──────── Given entries
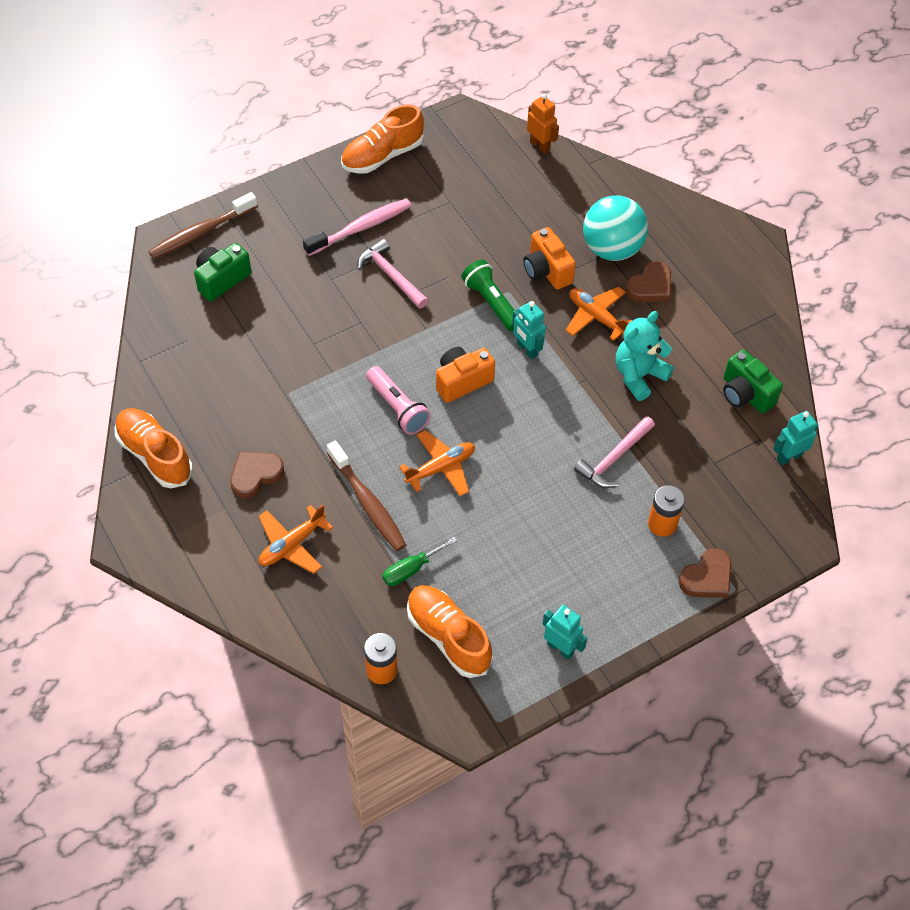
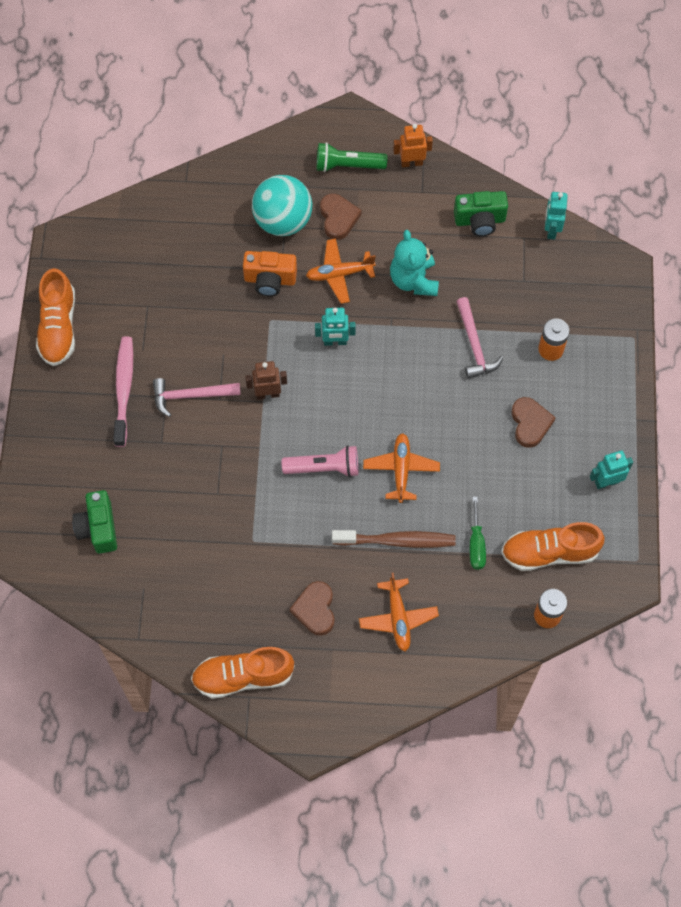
camera: 55 degrees left, 10 degrees up
brown toothbrush [148,192,258,259] -> none
orange camera [436,347,495,403] -> none
green flashlight [461,259,515,331] -> green flashlight moved to [317,142,387,172]
orange robot [527,94,559,154] -> orange robot moved to [393,124,433,167]
brown heart [679,548,732,598] -> brown heart moved to [511,397,556,448]
none -> brown robot [245,361,287,400]

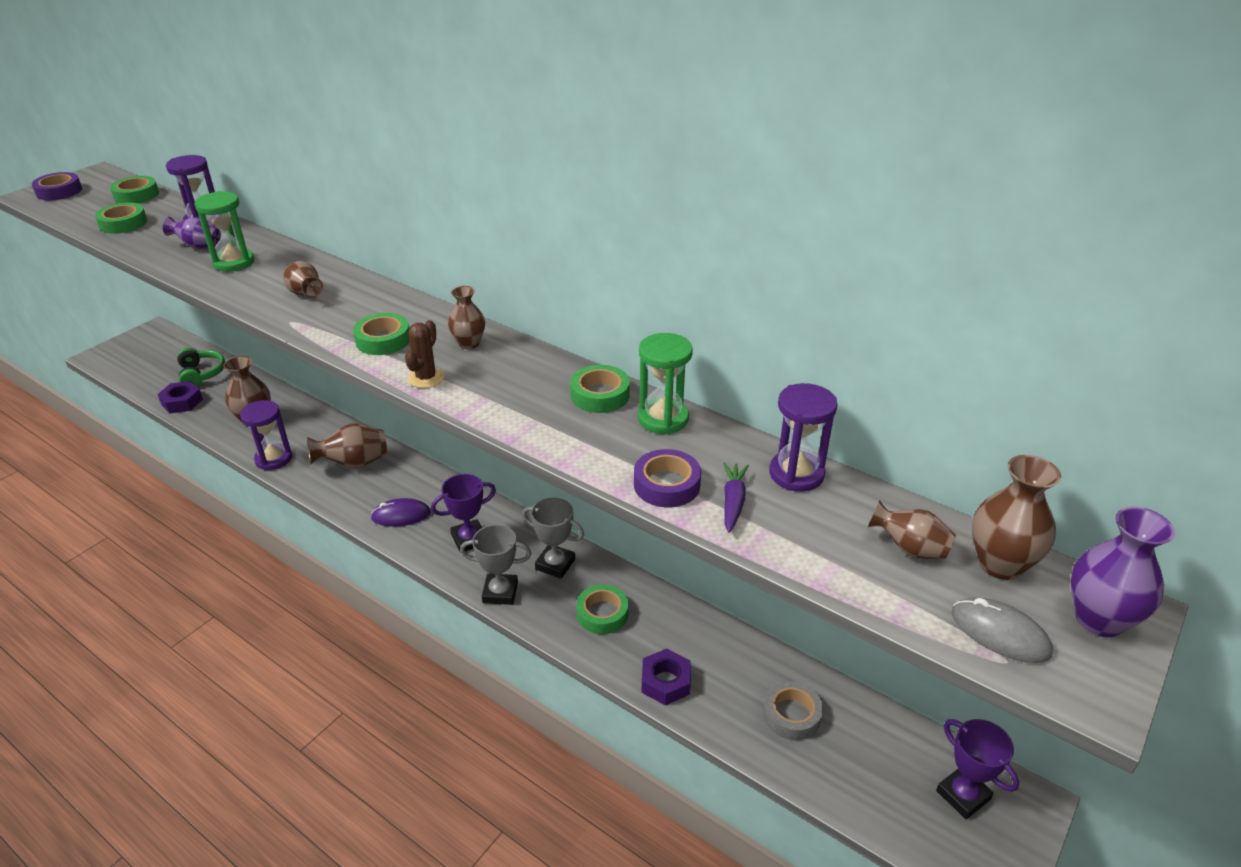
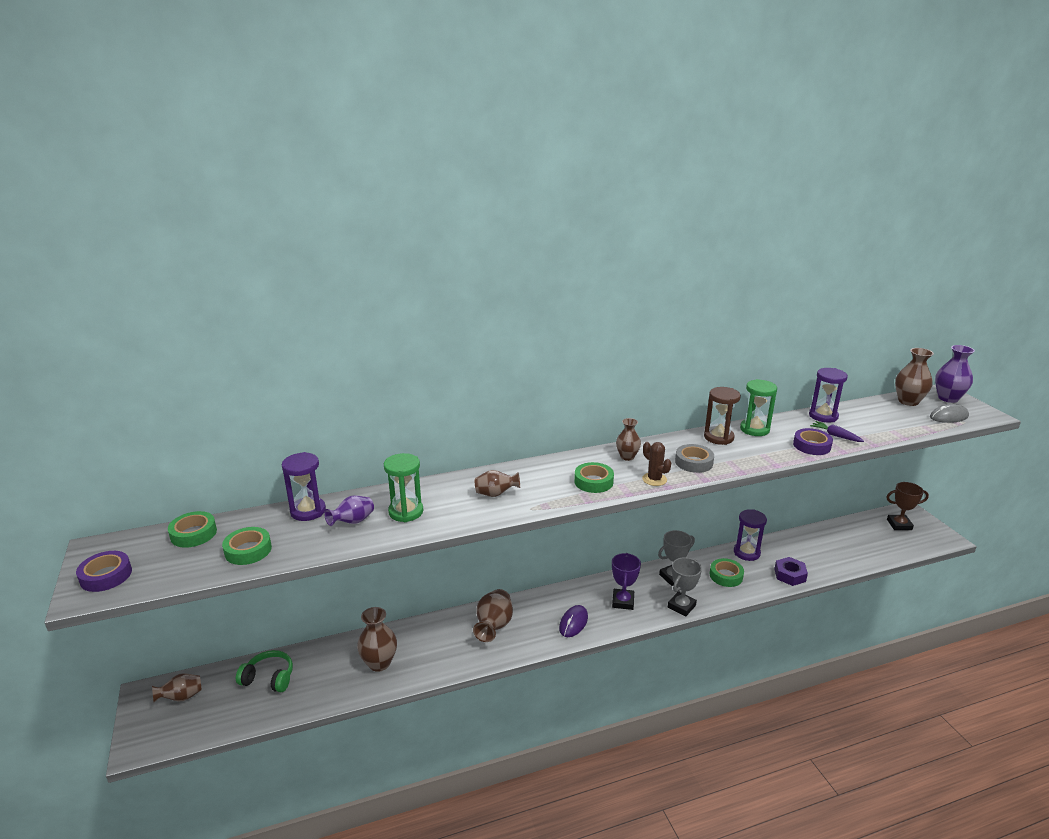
camera: 55 degrees left, 10 degrees down
purple nut [158,381,203,414] -> none
purple hourglass [240,400,292,470] -> purple hourglass moved to [734,509,767,561]
green tape [570,365,630,413] -> brown hourglass [704,387,741,445]
grey tape [763,681,823,740] -> grey tape moved to [675,444,714,473]
brown vase [868,500,956,560] -> brown vase moved to [152,673,201,702]
purple trophy [936,719,1019,819] -> brown trophy [886,482,929,530]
────────────────
» Exercise directions
Return exactly the lines of the material above, starting at the line containing "brown toothbrush [148,192,258,259] -> none" and finishing at the line containing "purple hourglass [240,400,292,470]", without any pictures.

» Reply to the task
brown toothbrush [148,192,258,259] -> none
orange camera [436,347,495,403] -> none
green flashlight [461,259,515,331] -> green flashlight moved to [317,142,387,172]
orange robot [527,94,559,154] -> orange robot moved to [393,124,433,167]
brown heart [679,548,732,598] -> brown heart moved to [511,397,556,448]
none -> brown robot [245,361,287,400]

camera: 55 degrees left, 10 degrees down
purple nut [158,381,203,414] -> none
purple hourglass [240,400,292,470] -> purple hourglass moved to [734,509,767,561]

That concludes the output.